* _PROBLEM STATEMENT_
Transcribe all of the data exactly, leaving nothing out.

* _Excerpts from a dataset_

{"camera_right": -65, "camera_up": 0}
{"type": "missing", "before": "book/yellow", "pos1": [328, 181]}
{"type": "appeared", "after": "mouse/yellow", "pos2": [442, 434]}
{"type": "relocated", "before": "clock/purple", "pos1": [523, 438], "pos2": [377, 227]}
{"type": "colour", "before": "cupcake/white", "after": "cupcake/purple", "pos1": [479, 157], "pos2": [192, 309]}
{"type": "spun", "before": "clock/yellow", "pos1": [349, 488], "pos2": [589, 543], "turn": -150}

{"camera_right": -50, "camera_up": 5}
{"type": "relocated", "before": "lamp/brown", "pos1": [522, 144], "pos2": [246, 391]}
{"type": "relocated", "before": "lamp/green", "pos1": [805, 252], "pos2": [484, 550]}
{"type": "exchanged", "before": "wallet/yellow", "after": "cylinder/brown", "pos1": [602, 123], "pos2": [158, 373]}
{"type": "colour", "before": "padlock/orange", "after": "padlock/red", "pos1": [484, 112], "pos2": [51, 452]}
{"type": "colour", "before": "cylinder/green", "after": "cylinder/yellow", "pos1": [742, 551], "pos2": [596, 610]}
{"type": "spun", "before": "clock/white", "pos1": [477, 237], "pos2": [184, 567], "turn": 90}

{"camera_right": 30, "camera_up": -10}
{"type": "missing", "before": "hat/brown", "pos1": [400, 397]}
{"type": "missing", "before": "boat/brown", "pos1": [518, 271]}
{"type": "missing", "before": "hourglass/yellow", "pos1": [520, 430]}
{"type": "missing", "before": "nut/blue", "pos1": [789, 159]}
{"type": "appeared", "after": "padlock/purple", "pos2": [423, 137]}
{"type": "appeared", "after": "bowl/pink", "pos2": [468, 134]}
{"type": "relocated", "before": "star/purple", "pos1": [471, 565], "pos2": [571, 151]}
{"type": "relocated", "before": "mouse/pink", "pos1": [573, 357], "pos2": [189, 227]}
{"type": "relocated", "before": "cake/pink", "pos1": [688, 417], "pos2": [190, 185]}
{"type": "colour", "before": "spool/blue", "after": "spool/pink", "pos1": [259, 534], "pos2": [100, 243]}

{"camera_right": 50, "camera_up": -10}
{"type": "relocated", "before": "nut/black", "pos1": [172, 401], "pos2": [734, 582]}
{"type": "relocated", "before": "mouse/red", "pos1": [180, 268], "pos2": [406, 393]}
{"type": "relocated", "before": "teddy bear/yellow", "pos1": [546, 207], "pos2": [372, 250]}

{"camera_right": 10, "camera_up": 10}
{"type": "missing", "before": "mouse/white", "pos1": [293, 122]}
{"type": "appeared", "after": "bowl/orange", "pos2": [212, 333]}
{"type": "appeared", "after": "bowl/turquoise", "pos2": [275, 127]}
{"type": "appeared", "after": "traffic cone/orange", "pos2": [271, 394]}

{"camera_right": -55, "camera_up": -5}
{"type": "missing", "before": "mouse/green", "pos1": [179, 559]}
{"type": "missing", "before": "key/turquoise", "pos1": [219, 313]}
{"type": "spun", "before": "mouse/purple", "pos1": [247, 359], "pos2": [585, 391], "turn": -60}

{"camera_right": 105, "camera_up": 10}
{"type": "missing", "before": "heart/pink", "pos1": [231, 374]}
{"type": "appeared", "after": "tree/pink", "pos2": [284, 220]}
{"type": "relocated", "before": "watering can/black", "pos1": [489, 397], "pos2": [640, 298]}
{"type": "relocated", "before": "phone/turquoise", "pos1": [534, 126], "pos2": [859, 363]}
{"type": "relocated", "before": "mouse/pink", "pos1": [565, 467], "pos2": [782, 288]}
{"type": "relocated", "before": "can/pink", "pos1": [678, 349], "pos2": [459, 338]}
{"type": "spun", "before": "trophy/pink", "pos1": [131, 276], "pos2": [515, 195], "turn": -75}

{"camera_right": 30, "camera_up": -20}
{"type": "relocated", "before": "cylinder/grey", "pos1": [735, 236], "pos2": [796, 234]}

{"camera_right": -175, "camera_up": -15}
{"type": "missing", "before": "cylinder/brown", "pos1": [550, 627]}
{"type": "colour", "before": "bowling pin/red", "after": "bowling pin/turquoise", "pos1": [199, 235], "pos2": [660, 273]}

* _EXERCISE ANSWER_
{"camera_right": -65, "camera_up": 0}
{"type": "missing", "before": "book/yellow", "pos1": [328, 181]}
{"type": "appeared", "after": "mouse/yellow", "pos2": [442, 434]}
{"type": "relocated", "before": "clock/purple", "pos1": [523, 438], "pos2": [377, 227]}
{"type": "colour", "before": "cupcake/white", "after": "cupcake/purple", "pos1": [479, 157], "pos2": [192, 309]}
{"type": "spun", "before": "clock/yellow", "pos1": [349, 488], "pos2": [589, 543], "turn": -150}

{"camera_right": -50, "camera_up": 5}
{"type": "relocated", "before": "lamp/brown", "pos1": [522, 144], "pos2": [246, 391]}
{"type": "relocated", "before": "lamp/green", "pos1": [805, 252], "pos2": [484, 550]}
{"type": "exchanged", "before": "wallet/yellow", "after": "cylinder/brown", "pos1": [602, 123], "pos2": [158, 373]}
{"type": "colour", "before": "padlock/orange", "after": "padlock/red", "pos1": [484, 112], "pos2": [51, 452]}
{"type": "colour", "before": "cylinder/green", "after": "cylinder/yellow", "pos1": [742, 551], "pos2": [596, 610]}
{"type": "spun", "before": "clock/white", "pos1": [477, 237], "pos2": [184, 567], "turn": 90}

{"camera_right": 30, "camera_up": -10}
{"type": "missing", "before": "hat/brown", "pos1": [400, 397]}
{"type": "missing", "before": "boat/brown", "pos1": [518, 271]}
{"type": "missing", "before": "hourglass/yellow", "pos1": [520, 430]}
{"type": "missing", "before": "nut/blue", "pos1": [789, 159]}
{"type": "appeared", "after": "padlock/purple", "pos2": [423, 137]}
{"type": "appeared", "after": "bowl/pink", "pos2": [468, 134]}
{"type": "relocated", "before": "star/purple", "pos1": [471, 565], "pos2": [571, 151]}
{"type": "relocated", "before": "mouse/pink", "pos1": [573, 357], "pos2": [189, 227]}
{"type": "relocated", "before": "cake/pink", "pos1": [688, 417], "pos2": [190, 185]}
{"type": "colour", "before": "spool/blue", "after": "spool/pink", "pos1": [259, 534], "pos2": [100, 243]}

{"camera_right": 50, "camera_up": -10}
{"type": "relocated", "before": "nut/black", "pos1": [172, 401], "pos2": [734, 582]}
{"type": "relocated", "before": "mouse/red", "pos1": [180, 268], "pos2": [406, 393]}
{"type": "relocated", "before": "teddy bear/yellow", "pos1": [546, 207], "pos2": [372, 250]}

{"camera_right": 10, "camera_up": 10}
{"type": "missing", "before": "mouse/white", "pos1": [293, 122]}
{"type": "appeared", "after": "bowl/orange", "pos2": [212, 333]}
{"type": "appeared", "after": "bowl/turquoise", "pos2": [275, 127]}
{"type": "appeared", "after": "traffic cone/orange", "pos2": [271, 394]}

{"camera_right": -55, "camera_up": -5}
{"type": "missing", "before": "mouse/green", "pos1": [179, 559]}
{"type": "missing", "before": "key/turquoise", "pos1": [219, 313]}
{"type": "spun", "before": "mouse/purple", "pos1": [247, 359], "pos2": [585, 391], "turn": -60}

{"camera_right": 105, "camera_up": 10}
{"type": "missing", "before": "heart/pink", "pos1": [231, 374]}
{"type": "appeared", "after": "tree/pink", "pos2": [284, 220]}
{"type": "relocated", "before": "watering can/black", "pos1": [489, 397], "pos2": [640, 298]}
{"type": "relocated", "before": "phone/turquoise", "pos1": [534, 126], "pos2": [859, 363]}
{"type": "relocated", "before": "mouse/pink", "pos1": [565, 467], "pos2": [782, 288]}
{"type": "relocated", "before": "can/pink", "pos1": [678, 349], "pos2": [459, 338]}
{"type": "spun", "before": "trophy/pink", "pos1": [131, 276], "pos2": [515, 195], "turn": -75}

{"camera_right": 30, "camera_up": -20}
{"type": "relocated", "before": "cylinder/grey", "pos1": [735, 236], "pos2": [796, 234]}

{"camera_right": -175, "camera_up": -15}
{"type": "missing", "before": "cylinder/brown", "pos1": [550, 627]}
{"type": "colour", "before": "bowling pin/red", "after": "bowling pin/turquoise", "pos1": [199, 235], "pos2": [660, 273]}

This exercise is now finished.